◆ **Records for this task**
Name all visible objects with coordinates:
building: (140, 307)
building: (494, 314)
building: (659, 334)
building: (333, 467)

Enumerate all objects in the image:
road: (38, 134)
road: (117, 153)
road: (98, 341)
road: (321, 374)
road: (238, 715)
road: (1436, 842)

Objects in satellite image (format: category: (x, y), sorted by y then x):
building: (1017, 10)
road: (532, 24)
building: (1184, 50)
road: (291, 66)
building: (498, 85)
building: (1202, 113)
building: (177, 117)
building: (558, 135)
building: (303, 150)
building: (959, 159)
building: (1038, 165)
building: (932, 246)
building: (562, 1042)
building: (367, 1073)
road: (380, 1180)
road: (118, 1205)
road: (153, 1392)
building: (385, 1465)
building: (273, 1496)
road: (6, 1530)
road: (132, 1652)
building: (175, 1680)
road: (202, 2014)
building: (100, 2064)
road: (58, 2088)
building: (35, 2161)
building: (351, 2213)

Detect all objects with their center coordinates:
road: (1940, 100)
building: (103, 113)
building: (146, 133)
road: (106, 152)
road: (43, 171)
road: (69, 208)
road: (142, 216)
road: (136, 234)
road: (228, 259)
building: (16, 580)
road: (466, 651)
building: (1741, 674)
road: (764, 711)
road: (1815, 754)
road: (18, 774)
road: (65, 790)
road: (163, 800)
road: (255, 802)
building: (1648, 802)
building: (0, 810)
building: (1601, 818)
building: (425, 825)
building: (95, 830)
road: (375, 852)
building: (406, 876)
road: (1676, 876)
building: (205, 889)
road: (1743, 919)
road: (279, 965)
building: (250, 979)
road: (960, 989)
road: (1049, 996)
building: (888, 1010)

◆ **What you have to do**
Every line above that contains the word "with" should be reported.

◆ **Result of this task**
Name all visible objects with coordinates:
Detect all objects with their center coordinates:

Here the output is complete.